» **DIRECTIVE**:
Starting with the line below that holds "orange spray bottle: [108,29,193,187]" and stopping after the line that holds "turquoise house: none", transcribe the lines exactly, leaving out all pictures.

Items from a data source:
★ ★ ★ ★ ★ ★ ★
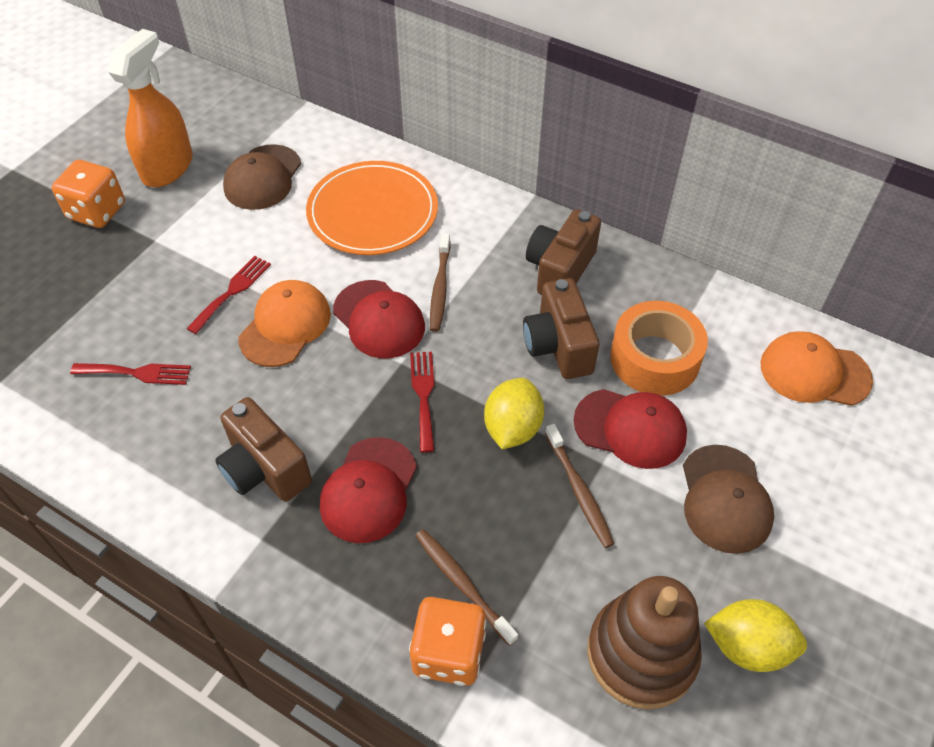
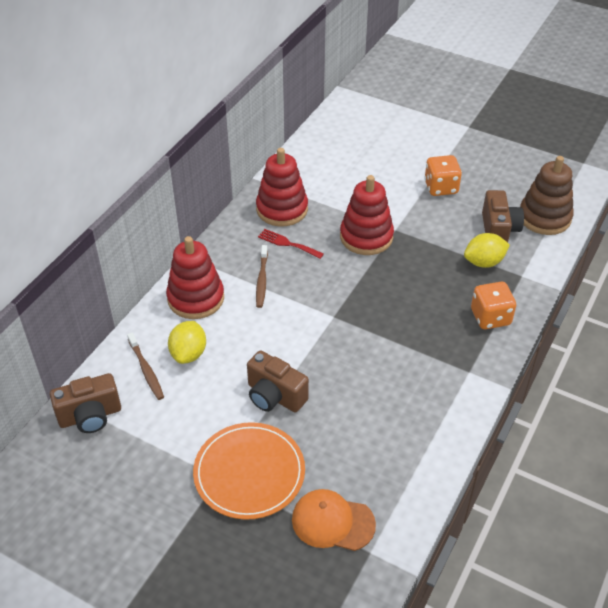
brown cap: [223,144,301,210] [683,445,774,554] = 2 -> none = 0
brown toothbrush: [415,529,518,646] [430,233,450,332] [545,424,614,548] = 3 -> [127,333,164,400] [256,245,268,308] = 2
orange cap: [238,280,331,367] [760,331,873,406] = 2 -> [292,489,376,551] = 1
orange spray bottle: [108,29,193,187] = 1 -> none = 0
orange tape: [610,301,708,396] = 1 -> none = 0
red cap: [320,437,417,543] [333,280,425,358] [573,389,687,469] = 3 -> none = 0
red fork: [70,363,191,385] [186,256,271,334] [410,352,435,453] = 3 -> [258,229,324,259] = 1
red stacking toy: none = 0 -> [166,236,224,319] [256,148,308,226] [340,175,394,255] = 3

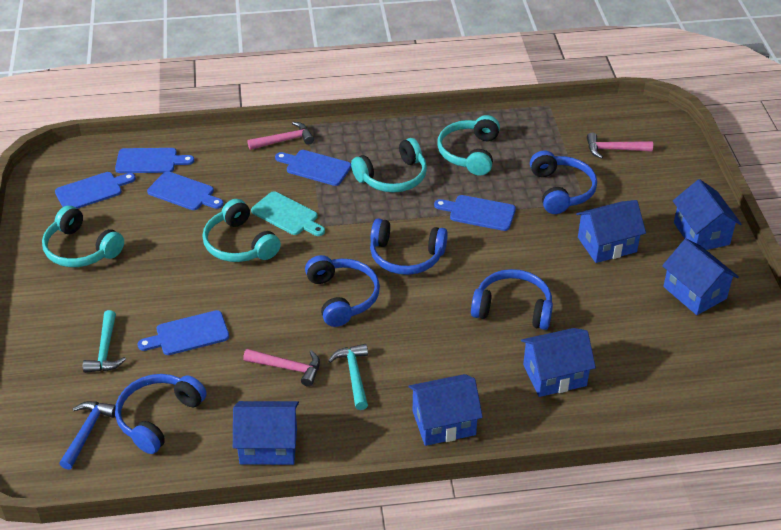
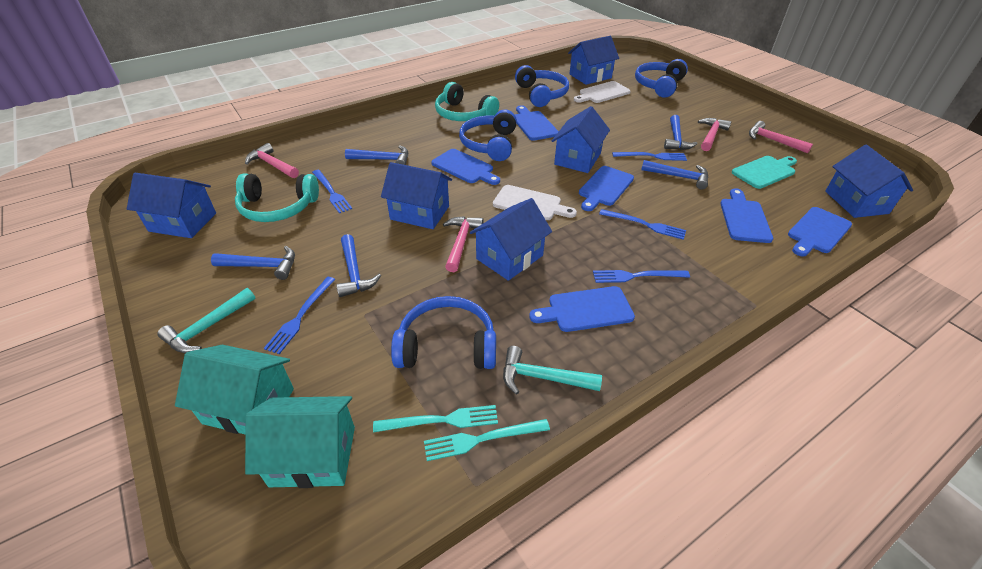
blue fork: none = 0 -> [264,277,336,354] [312,170,352,213] [593,270,690,283] [599,209,686,240] [612,152,687,161] = 5
blue hammer: [59,401,115,470] = 1 -> [211,246,295,280] [336,234,381,297] [345,145,408,165] [641,160,708,190] [664,115,698,150] = 5
blue headphones: [115,374,207,454] [305,255,380,327] [370,218,448,275] [471,269,553,330] [530,151,597,214] = 5 -> [391,296,496,369] [459,109,517,161] [515,65,569,107] [635,59,688,98] = 4
pink hammer: [243,349,320,387] [247,122,314,150] [587,132,653,159] = 3 -> [245,143,299,178] [443,216,484,272] [698,118,732,151] [749,121,813,154] = 4
turquoise fork: none = 0 -> [373,405,498,433] [424,419,550,461] = 2
turquoise headphones: [42,206,124,267] [202,199,281,262] [351,138,427,192] [437,115,500,175] = 4 -> [235,173,319,222] [435,82,499,121] = 2
turquoise house: none = 0 -> [175,345,294,435] [245,396,355,488] = 2
white cutting board: none = 0 -> [493,185,577,220] [574,81,631,103] = 2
★ ★ ★ ★ ★ ★ ★
» **EXERCISE RESULT**:
orange spray bottle: [108,29,193,187] = 1 -> none = 0
orange tape: [610,301,708,396] = 1 -> none = 0
red cap: [320,437,417,543] [333,280,425,358] [573,389,687,469] = 3 -> none = 0
red fork: [70,363,191,385] [186,256,271,334] [410,352,435,453] = 3 -> [258,229,324,259] = 1
red stacking toy: none = 0 -> [166,236,224,319] [256,148,308,226] [340,175,394,255] = 3

blue fork: none = 0 -> [264,277,336,354] [312,170,352,213] [593,270,690,283] [599,209,686,240] [612,152,687,161] = 5
blue hammer: [59,401,115,470] = 1 -> [211,246,295,280] [336,234,381,297] [345,145,408,165] [641,160,708,190] [664,115,698,150] = 5
blue headphones: [115,374,207,454] [305,255,380,327] [370,218,448,275] [471,269,553,330] [530,151,597,214] = 5 -> [391,296,496,369] [459,109,517,161] [515,65,569,107] [635,59,688,98] = 4
pink hammer: [243,349,320,387] [247,122,314,150] [587,132,653,159] = 3 -> [245,143,299,178] [443,216,484,272] [698,118,732,151] [749,121,813,154] = 4
turquoise fork: none = 0 -> [373,405,498,433] [424,419,550,461] = 2
turquoise headphones: [42,206,124,267] [202,199,281,262] [351,138,427,192] [437,115,500,175] = 4 -> [235,173,319,222] [435,82,499,121] = 2
turquoise house: none = 0 -> [175,345,294,435] [245,396,355,488] = 2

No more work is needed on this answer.